[DESCRIPTION OF THE TASK]
Search the entries for the word "spoon". Copy every line where it turns up.

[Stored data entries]

- Opening Delimiter -

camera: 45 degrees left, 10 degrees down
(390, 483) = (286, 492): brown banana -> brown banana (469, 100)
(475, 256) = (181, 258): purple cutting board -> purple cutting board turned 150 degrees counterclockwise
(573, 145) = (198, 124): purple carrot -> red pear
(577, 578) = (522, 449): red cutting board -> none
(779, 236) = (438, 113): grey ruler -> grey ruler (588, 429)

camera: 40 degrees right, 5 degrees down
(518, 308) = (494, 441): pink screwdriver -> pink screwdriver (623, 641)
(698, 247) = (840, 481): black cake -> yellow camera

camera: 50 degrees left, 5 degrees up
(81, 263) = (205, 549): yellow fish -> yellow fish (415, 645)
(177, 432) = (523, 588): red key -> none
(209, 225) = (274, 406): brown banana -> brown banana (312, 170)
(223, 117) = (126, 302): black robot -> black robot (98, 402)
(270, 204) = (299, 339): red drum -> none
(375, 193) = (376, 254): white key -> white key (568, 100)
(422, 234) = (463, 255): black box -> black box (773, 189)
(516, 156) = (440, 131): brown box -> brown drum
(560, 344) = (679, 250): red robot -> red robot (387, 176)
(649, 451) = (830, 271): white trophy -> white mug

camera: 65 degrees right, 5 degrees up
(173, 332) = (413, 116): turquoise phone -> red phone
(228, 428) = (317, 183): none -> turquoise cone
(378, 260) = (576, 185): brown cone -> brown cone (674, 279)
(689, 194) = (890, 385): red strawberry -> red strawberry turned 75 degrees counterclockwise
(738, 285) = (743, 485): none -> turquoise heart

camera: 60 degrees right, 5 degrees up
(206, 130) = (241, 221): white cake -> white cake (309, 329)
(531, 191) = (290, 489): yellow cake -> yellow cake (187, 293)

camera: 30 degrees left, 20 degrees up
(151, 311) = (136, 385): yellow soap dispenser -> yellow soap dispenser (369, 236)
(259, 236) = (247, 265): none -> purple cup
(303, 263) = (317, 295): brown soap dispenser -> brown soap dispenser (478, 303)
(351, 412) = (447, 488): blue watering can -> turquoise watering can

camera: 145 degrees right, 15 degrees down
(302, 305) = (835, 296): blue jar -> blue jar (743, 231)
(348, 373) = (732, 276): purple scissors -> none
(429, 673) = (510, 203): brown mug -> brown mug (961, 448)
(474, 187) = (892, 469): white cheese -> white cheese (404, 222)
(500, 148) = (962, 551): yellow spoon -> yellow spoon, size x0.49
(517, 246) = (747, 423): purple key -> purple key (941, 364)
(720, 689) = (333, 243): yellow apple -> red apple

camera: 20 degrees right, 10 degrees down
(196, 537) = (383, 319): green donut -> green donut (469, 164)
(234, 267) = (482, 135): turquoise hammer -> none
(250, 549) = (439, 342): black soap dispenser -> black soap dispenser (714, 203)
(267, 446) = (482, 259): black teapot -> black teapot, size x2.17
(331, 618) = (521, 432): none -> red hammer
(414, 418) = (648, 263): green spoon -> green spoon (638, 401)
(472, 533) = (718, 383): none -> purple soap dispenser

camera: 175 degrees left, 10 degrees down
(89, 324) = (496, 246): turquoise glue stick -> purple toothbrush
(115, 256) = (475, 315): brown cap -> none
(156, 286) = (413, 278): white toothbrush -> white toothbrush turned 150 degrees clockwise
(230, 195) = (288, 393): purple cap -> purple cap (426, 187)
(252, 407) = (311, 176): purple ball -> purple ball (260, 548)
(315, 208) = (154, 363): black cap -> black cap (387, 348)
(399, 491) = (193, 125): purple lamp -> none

- Closing Delimiter -

[REPLY TO THE TASK]
(500, 148) = (962, 551): yellow spoon -> yellow spoon, size x0.49
(414, 418) = (648, 263): green spoon -> green spoon (638, 401)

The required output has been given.